● Your instructions: Start at the line containing "delete: cubo (naranja) [463, 423]" and transcribe every line exactly through the end of the records below, and only those lines.

(Colored object listings)
━━━━━━━━

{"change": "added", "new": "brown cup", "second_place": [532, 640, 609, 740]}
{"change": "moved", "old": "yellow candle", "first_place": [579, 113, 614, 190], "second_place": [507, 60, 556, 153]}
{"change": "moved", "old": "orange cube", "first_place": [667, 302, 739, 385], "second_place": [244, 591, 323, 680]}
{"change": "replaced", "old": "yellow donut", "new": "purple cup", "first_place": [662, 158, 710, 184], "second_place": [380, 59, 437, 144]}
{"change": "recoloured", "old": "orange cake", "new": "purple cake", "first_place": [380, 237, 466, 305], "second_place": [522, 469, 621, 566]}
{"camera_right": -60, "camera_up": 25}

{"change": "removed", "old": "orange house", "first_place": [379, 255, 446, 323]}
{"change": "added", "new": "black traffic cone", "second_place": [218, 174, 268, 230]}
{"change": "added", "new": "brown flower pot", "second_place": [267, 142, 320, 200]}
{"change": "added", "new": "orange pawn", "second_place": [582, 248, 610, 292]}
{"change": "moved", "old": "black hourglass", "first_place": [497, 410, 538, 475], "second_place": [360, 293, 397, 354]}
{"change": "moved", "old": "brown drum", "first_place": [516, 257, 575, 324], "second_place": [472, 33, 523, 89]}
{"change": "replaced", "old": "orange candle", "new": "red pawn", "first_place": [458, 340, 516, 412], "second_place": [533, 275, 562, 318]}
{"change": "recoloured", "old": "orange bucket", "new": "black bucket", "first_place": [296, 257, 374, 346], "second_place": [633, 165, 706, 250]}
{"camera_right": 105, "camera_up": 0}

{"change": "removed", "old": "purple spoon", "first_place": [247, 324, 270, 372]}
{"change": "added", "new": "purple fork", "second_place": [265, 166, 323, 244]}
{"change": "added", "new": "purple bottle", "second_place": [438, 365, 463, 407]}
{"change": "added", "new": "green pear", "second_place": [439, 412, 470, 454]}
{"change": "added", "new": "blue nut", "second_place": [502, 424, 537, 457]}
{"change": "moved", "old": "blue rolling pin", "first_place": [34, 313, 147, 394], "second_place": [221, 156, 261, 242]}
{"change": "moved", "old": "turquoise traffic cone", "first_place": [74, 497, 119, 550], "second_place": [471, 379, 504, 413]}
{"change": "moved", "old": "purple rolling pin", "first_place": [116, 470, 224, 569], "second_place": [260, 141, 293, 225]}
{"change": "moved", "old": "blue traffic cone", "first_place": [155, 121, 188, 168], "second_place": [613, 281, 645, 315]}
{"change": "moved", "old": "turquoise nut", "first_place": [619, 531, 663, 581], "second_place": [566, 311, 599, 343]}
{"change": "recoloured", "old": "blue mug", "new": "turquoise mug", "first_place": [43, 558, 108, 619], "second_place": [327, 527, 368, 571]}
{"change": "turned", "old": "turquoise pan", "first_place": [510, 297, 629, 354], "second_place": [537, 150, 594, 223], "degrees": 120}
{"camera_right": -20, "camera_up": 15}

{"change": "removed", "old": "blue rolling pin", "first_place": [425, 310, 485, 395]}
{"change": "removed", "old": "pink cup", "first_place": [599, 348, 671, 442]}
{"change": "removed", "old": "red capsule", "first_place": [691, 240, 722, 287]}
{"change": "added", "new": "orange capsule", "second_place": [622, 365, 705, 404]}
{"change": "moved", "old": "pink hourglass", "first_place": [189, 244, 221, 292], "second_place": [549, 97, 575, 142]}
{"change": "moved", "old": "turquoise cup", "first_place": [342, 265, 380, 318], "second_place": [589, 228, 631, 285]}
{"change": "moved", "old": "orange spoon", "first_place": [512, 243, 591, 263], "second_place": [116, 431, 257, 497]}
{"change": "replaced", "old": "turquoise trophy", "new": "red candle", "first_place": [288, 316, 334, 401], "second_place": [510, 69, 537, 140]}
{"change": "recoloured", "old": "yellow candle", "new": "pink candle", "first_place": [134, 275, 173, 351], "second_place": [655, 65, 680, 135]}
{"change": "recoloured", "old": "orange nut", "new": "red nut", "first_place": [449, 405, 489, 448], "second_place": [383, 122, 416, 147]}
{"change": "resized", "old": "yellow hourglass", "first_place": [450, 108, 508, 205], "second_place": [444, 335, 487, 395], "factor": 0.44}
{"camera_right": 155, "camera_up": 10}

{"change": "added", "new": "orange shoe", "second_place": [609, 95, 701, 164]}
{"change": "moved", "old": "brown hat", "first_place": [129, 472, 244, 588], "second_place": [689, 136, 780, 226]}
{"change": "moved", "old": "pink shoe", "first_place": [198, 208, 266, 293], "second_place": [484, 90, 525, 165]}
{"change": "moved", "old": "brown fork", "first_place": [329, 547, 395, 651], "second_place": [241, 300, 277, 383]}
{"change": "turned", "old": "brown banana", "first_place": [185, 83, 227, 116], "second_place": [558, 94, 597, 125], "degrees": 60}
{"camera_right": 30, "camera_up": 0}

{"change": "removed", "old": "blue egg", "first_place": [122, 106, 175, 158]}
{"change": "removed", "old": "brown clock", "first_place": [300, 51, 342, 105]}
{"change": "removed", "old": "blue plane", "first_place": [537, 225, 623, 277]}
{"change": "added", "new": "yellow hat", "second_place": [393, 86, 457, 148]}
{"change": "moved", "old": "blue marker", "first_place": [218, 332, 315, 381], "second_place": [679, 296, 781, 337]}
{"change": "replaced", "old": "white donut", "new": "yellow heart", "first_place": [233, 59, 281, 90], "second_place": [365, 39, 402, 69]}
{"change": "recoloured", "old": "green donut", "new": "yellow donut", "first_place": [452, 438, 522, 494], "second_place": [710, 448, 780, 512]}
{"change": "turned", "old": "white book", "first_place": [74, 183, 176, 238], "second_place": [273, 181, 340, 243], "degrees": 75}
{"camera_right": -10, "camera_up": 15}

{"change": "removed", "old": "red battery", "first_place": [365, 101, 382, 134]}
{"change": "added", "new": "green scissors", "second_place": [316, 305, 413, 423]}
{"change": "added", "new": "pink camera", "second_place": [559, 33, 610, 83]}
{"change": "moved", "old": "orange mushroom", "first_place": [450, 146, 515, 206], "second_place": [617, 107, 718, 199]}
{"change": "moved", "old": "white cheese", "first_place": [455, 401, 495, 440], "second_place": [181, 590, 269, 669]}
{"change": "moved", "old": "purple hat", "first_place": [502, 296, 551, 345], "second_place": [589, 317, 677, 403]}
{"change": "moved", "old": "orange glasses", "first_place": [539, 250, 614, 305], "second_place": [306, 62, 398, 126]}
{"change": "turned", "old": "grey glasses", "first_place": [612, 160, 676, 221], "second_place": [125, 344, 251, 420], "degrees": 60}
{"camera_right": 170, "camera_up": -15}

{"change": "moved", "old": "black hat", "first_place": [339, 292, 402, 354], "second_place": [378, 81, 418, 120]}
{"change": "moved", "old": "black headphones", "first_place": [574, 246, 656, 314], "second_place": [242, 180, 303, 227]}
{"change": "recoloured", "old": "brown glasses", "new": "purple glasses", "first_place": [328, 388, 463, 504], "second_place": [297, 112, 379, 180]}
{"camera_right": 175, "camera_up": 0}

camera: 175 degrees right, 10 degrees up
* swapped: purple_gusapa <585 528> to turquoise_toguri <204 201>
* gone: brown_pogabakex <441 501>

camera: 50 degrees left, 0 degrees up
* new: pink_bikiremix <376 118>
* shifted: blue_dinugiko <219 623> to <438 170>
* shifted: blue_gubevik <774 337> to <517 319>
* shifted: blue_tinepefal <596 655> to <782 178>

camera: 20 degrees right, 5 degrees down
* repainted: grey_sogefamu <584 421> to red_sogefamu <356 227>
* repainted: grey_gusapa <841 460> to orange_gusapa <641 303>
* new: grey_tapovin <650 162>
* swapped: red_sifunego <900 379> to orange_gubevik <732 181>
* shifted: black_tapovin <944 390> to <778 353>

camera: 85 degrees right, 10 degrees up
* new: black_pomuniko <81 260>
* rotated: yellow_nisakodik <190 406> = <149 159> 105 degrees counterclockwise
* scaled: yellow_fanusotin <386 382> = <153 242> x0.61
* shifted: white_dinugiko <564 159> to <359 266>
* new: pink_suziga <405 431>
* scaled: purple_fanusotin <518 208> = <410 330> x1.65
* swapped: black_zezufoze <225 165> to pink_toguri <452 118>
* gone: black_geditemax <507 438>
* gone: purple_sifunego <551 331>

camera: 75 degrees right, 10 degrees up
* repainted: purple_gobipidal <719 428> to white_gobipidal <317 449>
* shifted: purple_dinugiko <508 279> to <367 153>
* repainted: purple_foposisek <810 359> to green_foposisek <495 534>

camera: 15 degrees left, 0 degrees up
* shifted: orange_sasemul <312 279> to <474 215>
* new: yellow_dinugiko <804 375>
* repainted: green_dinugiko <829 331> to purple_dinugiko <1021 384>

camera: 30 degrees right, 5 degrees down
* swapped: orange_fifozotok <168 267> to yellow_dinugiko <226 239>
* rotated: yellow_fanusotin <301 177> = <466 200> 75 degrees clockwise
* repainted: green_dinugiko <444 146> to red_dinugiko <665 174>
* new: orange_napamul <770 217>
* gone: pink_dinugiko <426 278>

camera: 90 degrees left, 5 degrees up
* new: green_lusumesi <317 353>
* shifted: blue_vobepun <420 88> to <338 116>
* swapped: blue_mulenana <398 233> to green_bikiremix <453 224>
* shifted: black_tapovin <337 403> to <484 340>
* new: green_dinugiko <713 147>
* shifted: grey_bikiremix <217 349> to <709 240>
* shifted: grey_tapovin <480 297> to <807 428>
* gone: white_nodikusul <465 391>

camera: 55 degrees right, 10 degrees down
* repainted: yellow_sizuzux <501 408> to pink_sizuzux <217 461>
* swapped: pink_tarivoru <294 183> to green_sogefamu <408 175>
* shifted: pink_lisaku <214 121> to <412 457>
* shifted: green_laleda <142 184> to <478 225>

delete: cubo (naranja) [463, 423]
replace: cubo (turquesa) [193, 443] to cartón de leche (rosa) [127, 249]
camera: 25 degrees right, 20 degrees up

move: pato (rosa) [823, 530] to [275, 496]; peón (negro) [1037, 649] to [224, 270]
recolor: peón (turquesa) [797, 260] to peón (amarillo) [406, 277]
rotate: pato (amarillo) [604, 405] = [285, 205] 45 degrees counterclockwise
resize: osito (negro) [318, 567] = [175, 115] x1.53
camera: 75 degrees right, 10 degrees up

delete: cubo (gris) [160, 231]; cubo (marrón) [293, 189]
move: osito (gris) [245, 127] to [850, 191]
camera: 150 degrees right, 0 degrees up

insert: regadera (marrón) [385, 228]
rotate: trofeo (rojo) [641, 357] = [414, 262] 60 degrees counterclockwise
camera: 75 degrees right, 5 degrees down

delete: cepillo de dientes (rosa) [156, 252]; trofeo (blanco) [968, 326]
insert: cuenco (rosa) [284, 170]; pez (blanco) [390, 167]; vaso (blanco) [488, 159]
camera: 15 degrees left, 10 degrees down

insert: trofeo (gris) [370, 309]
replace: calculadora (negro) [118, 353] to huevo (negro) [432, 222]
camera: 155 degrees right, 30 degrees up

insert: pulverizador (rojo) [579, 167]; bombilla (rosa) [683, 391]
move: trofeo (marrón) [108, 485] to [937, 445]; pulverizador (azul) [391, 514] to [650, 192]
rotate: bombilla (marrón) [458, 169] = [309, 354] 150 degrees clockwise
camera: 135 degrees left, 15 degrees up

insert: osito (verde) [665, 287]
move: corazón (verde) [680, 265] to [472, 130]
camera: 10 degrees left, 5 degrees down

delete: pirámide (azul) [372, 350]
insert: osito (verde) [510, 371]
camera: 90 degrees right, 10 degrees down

━━━━━━━━

● Solved exercise:
delete: cubo (naranja) [463, 423]
replace: cubo (turquesa) [193, 443] to cartón de leche (rosa) [127, 249]
camera: 25 degrees right, 20 degrees up

move: pato (rosa) [823, 530] to [275, 496]; peón (negro) [1037, 649] to [224, 270]
recolor: peón (turquesa) [797, 260] to peón (amarillo) [406, 277]
rotate: pato (amarillo) [604, 405] = [285, 205] 45 degrees counterclockwise
resize: osito (negro) [318, 567] = [175, 115] x1.53
camera: 75 degrees right, 10 degrees up

delete: cubo (gris) [160, 231]; cubo (marrón) [293, 189]
move: osito (gris) [245, 127] to [850, 191]
camera: 150 degrees right, 0 degrees up

insert: regadera (marrón) [385, 228]
rotate: trofeo (rojo) [641, 357] = [414, 262] 60 degrees counterclockwise
camera: 75 degrees right, 5 degrees down

delete: cepillo de dientes (rosa) [156, 252]; trofeo (blanco) [968, 326]
insert: cuenco (rosa) [284, 170]; pez (blanco) [390, 167]; vaso (blanco) [488, 159]
camera: 15 degrees left, 10 degrees down

insert: trofeo (gris) [370, 309]
replace: calculadora (negro) [118, 353] to huevo (negro) [432, 222]
camera: 155 degrees right, 30 degrees up

insert: pulverizador (rojo) [579, 167]; bombilla (rosa) [683, 391]
move: trofeo (marrón) [108, 485] to [937, 445]; pulverizador (azul) [391, 514] to [650, 192]
rotate: bombilla (marrón) [458, 169] = [309, 354] 150 degrees clockwise
camera: 135 degrees left, 15 degrees up

insert: osito (verde) [665, 287]
move: corazón (verde) [680, 265] to [472, 130]
camera: 10 degrees left, 5 degrees down

delete: pirámide (azul) [372, 350]
insert: osito (verde) [510, 371]
camera: 90 degrees right, 10 degrees down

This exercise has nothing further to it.